> Input
#####

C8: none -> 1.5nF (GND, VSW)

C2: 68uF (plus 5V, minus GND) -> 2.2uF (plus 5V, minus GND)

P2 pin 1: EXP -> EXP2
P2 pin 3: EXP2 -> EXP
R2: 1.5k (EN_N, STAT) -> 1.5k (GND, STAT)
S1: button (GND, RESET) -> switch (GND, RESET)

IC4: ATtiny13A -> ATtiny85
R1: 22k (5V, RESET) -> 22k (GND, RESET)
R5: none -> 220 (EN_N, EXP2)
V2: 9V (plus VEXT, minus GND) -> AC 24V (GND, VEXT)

#####

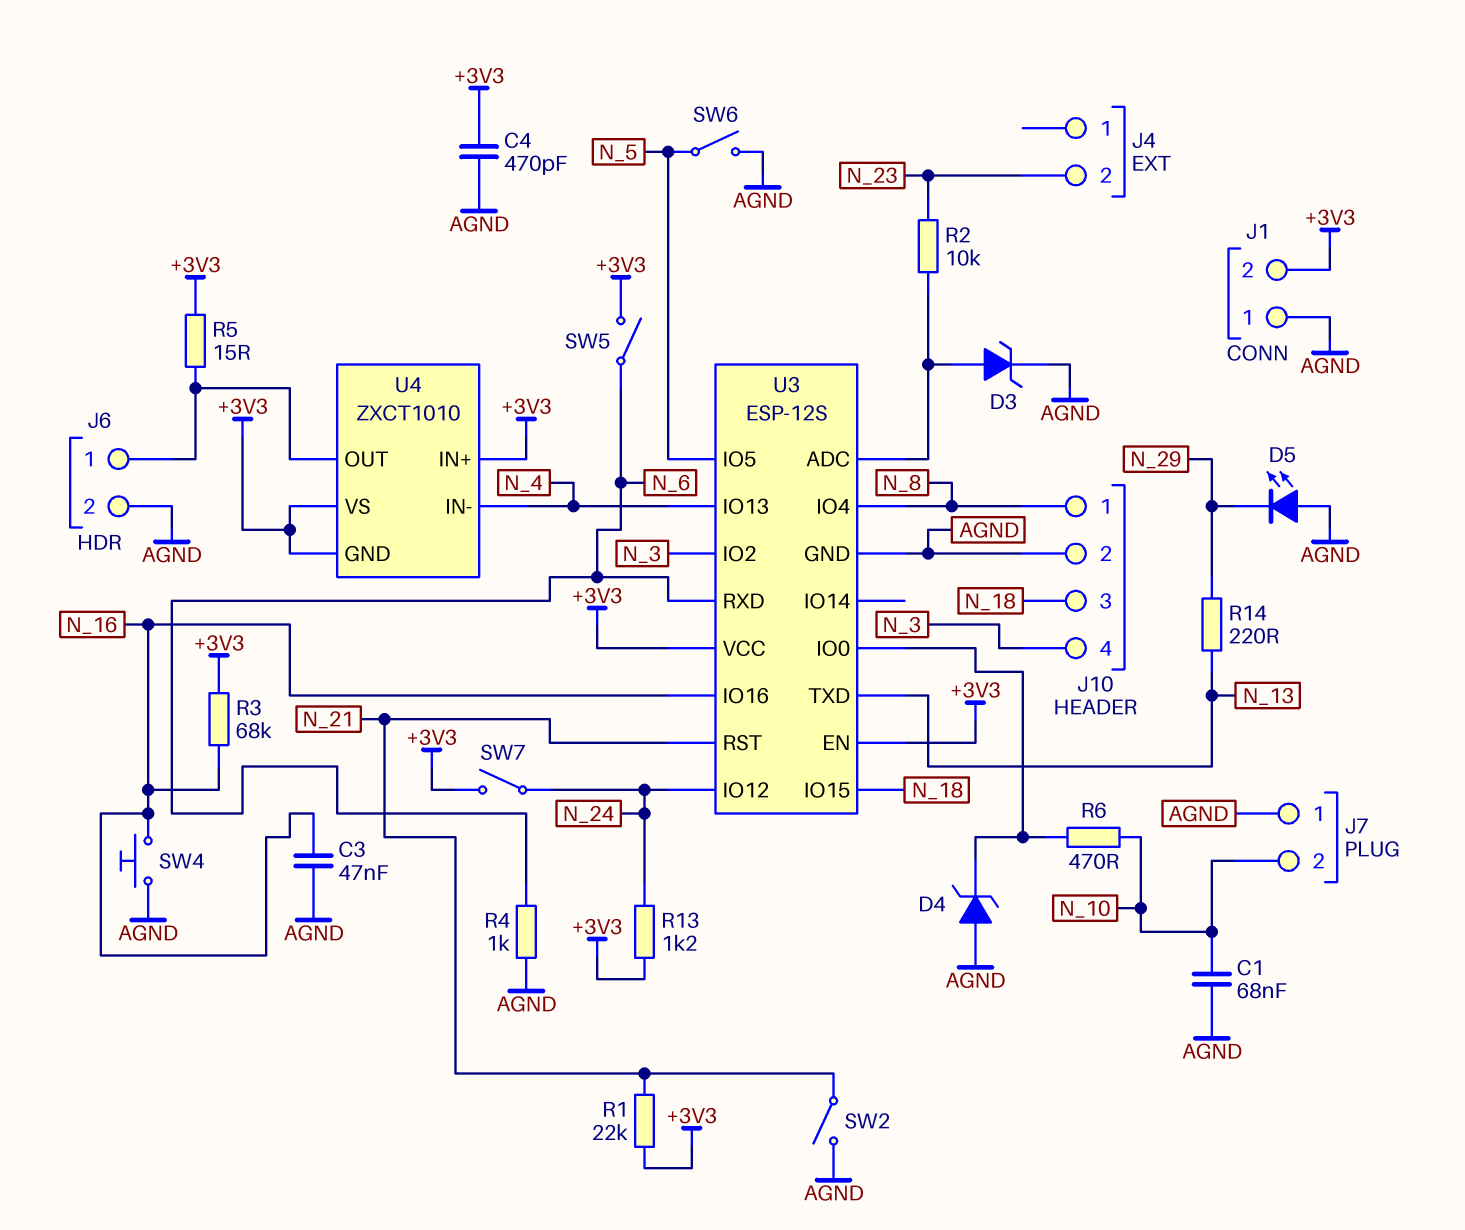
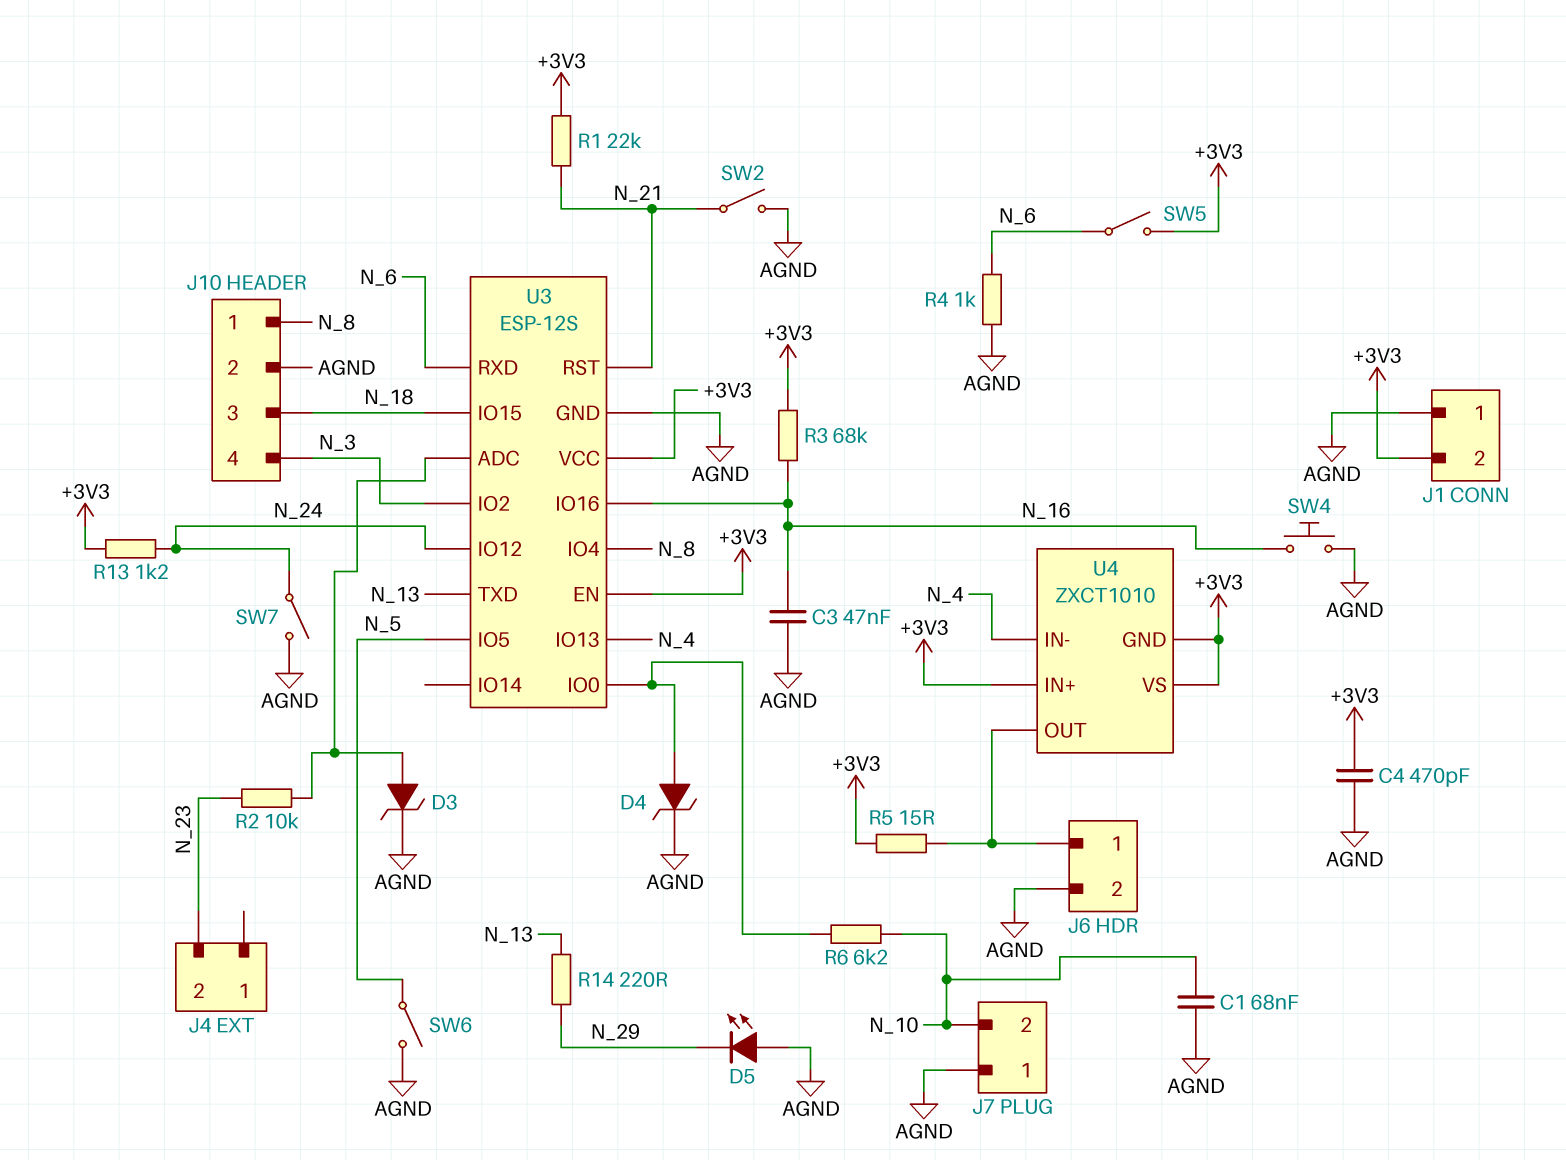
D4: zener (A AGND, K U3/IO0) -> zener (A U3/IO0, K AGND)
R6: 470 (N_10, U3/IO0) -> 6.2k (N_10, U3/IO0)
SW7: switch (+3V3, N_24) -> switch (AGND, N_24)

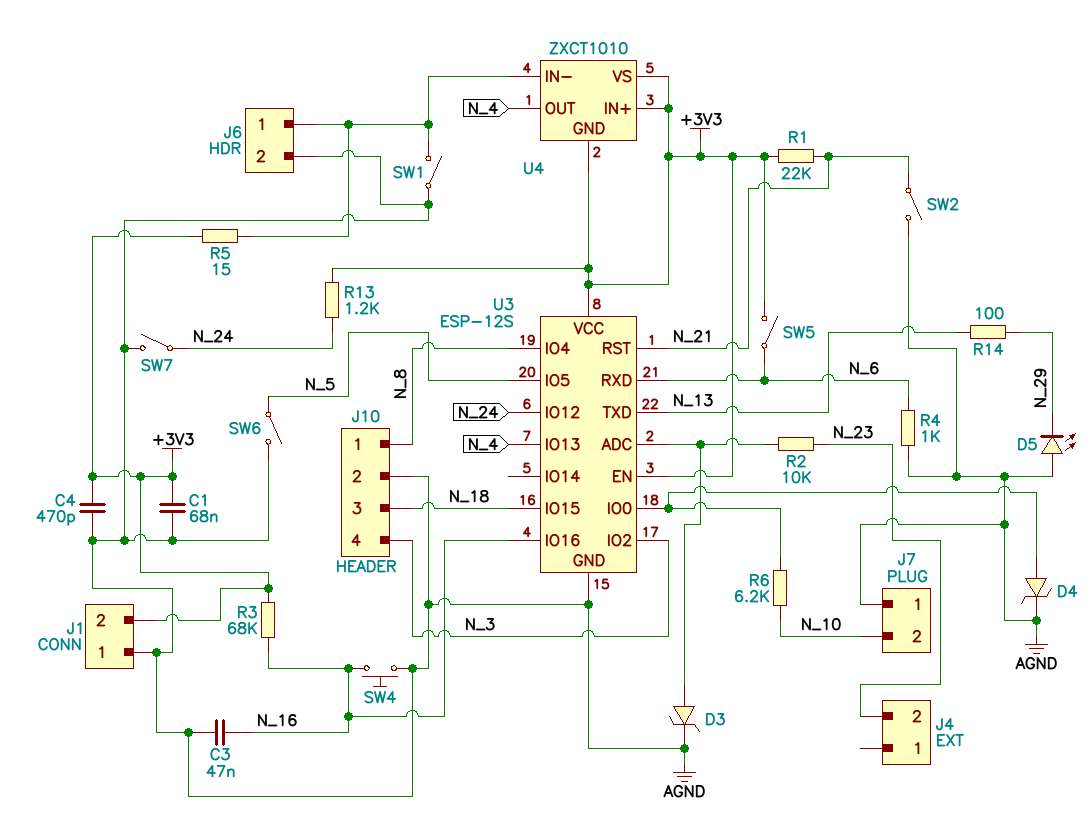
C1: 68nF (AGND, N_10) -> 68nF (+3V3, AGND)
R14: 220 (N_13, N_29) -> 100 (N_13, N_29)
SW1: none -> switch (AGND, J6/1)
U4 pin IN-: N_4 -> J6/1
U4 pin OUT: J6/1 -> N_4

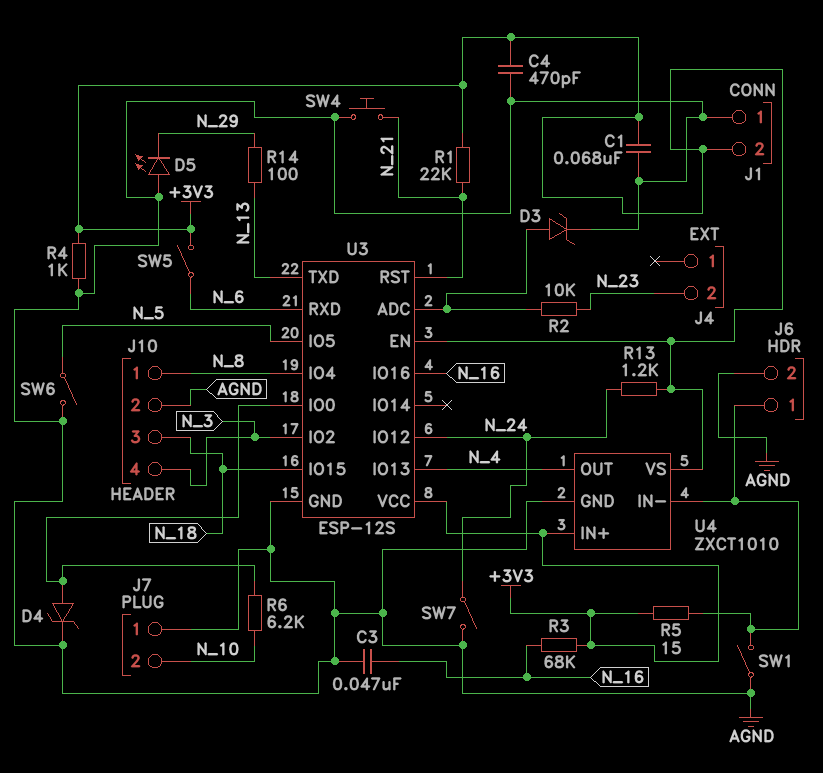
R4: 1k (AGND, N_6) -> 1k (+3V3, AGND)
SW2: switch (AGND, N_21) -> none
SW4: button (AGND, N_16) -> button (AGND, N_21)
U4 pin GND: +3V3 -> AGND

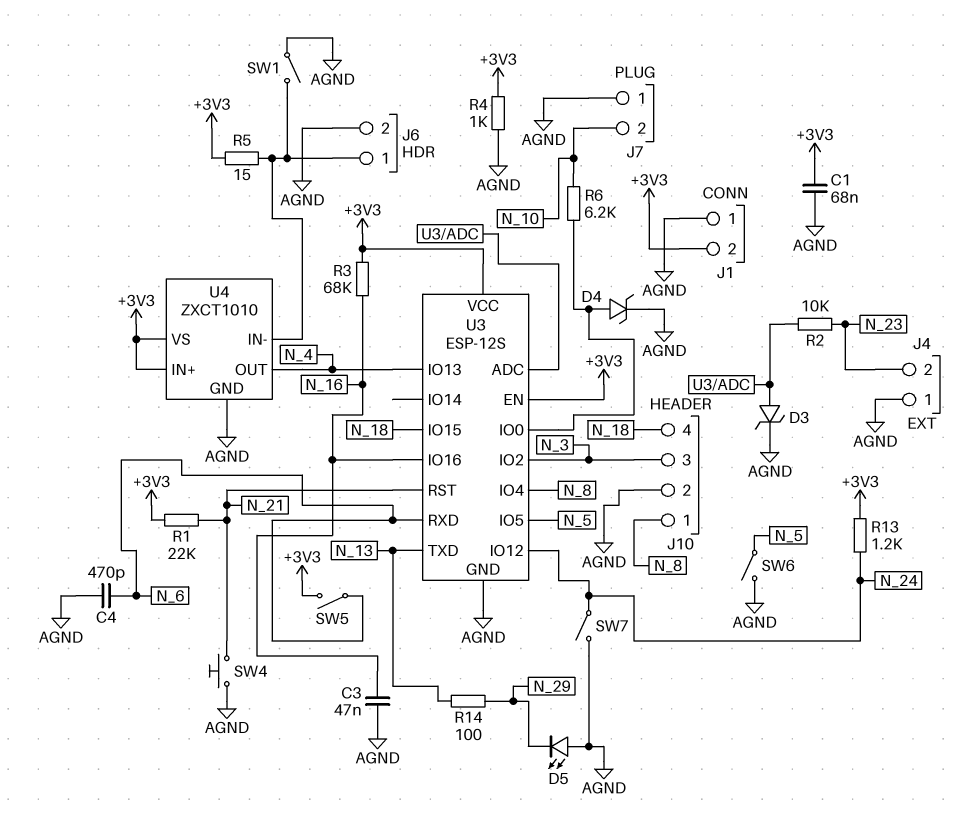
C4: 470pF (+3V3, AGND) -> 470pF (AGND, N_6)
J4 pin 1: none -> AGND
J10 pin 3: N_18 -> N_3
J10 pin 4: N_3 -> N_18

#####

> Exercise description
Looking at the records above, how many lines include "plus"? Please give the number and nothing more.

> Problem solution
2